** EXCERPTED RECORDS follows **

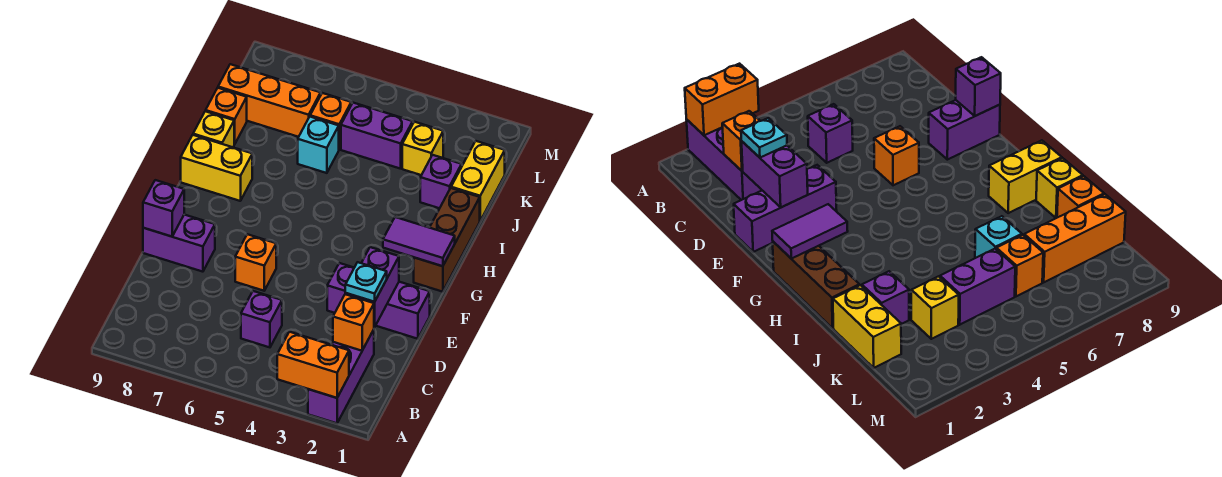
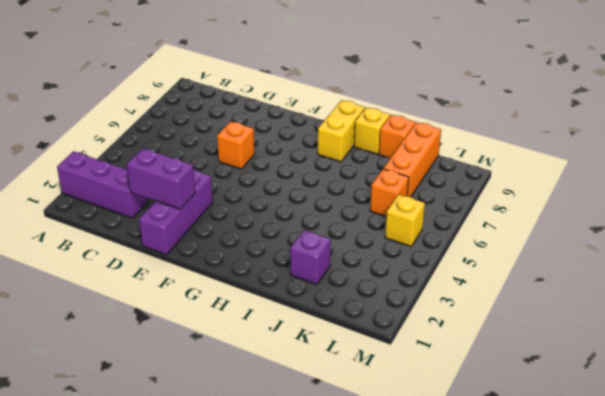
yellow 1x1 brick [385,194,425,246] -> yellow 1x1 brick moved to [402,122,443,175]
none -> purple 1x1 brick [241,291,282,347]
none -> purple 1x2 brick [143,215,215,272]
none -> brown 1x3 brick [414,188,480,292]

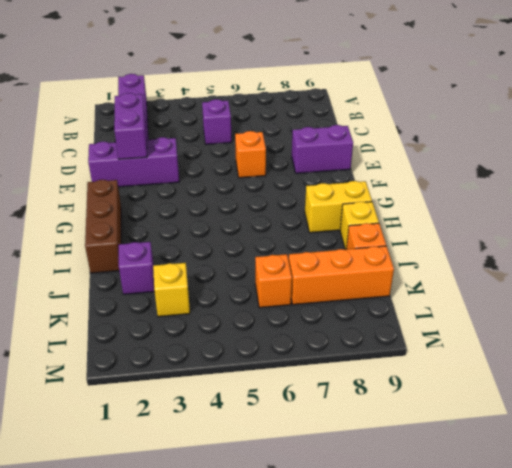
none -> yellow 1x2 brick [451,141,505,221]
none -> cyan 1x1 brick [298,117,339,173]
none -> purple 1x2 brick [341,103,413,169]

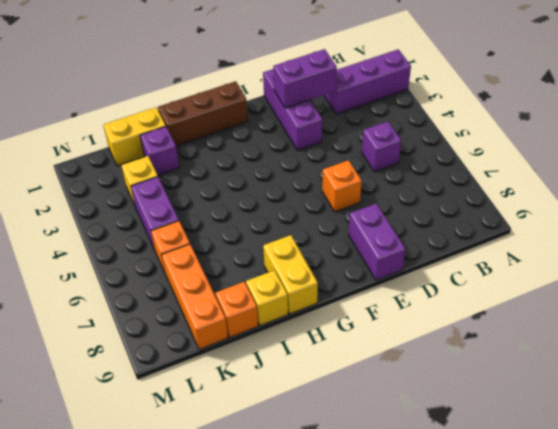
none -> cyan 1x1 brick [298,117,339,173]
none -> orange 1x2 brick [277,332,349,398]
none -> orange 1x1 brick [333,294,374,351]

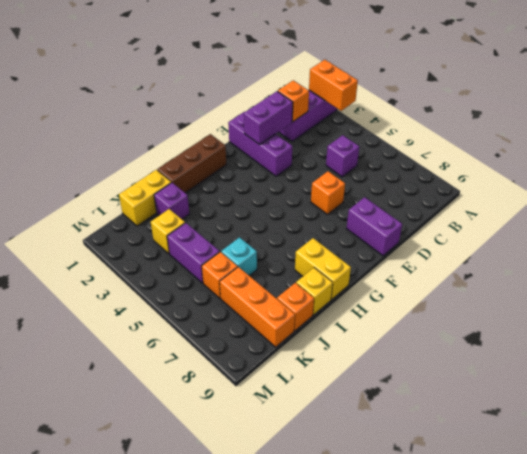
none -> purple 1x1 brick [143,180,184,237]
none -> purple 1x2 tile [383,217,455,266]
none -> cyan 1x1 plate [345,262,387,302]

** End of EXCERPTED RECORDS **

EXERCISE:
Each line above with the string "brick" in it should be located and copied.

COMPLETED EXERCISE:
yellow 1x1 brick [385,194,425,246] -> yellow 1x1 brick moved to [402,122,443,175]
none -> purple 1x1 brick [241,291,282,347]
none -> purple 1x2 brick [143,215,215,272]
none -> brown 1x3 brick [414,188,480,292]
none -> yellow 1x2 brick [451,141,505,221]
none -> cyan 1x1 brick [298,117,339,173]
none -> purple 1x2 brick [341,103,413,169]
none -> cyan 1x1 brick [298,117,339,173]
none -> orange 1x2 brick [277,332,349,398]
none -> orange 1x1 brick [333,294,374,351]
none -> purple 1x1 brick [143,180,184,237]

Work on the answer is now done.